»»
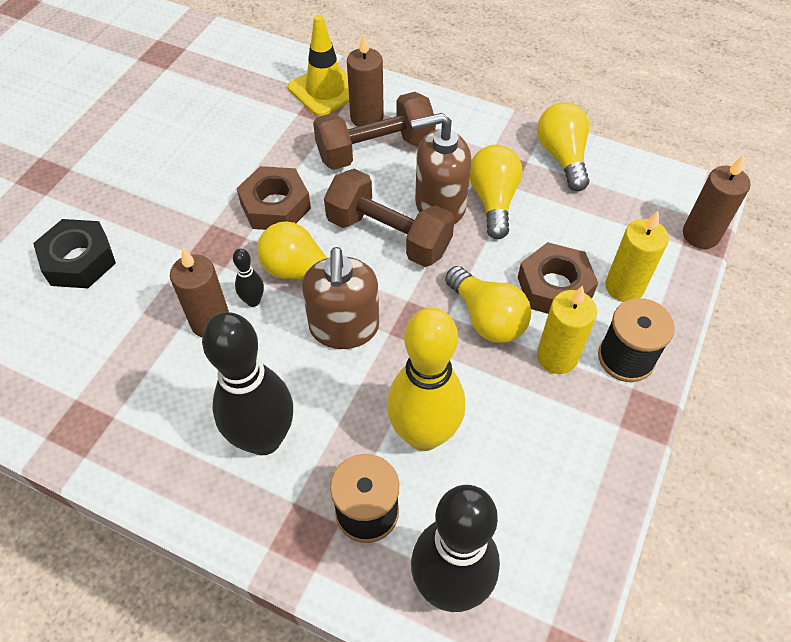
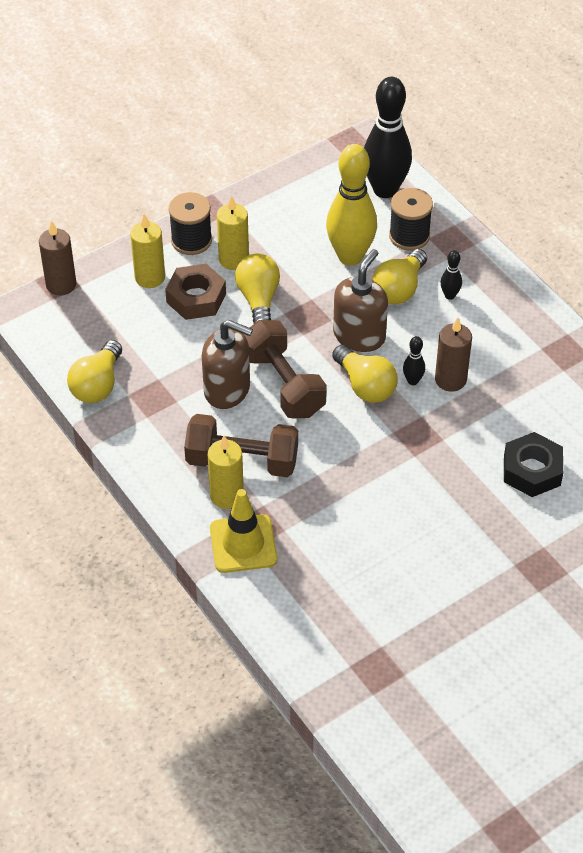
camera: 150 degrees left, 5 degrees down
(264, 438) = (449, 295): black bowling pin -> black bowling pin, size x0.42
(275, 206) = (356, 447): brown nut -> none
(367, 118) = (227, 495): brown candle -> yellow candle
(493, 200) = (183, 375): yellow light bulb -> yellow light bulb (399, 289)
««
# What to do
All that is needed is the line containing "(367, 118) = (227, 495): brown" and each line after it to the end of the data above, set down exactly.

# Solution for this problem
(367, 118) = (227, 495): brown candle -> yellow candle
(493, 200) = (183, 375): yellow light bulb -> yellow light bulb (399, 289)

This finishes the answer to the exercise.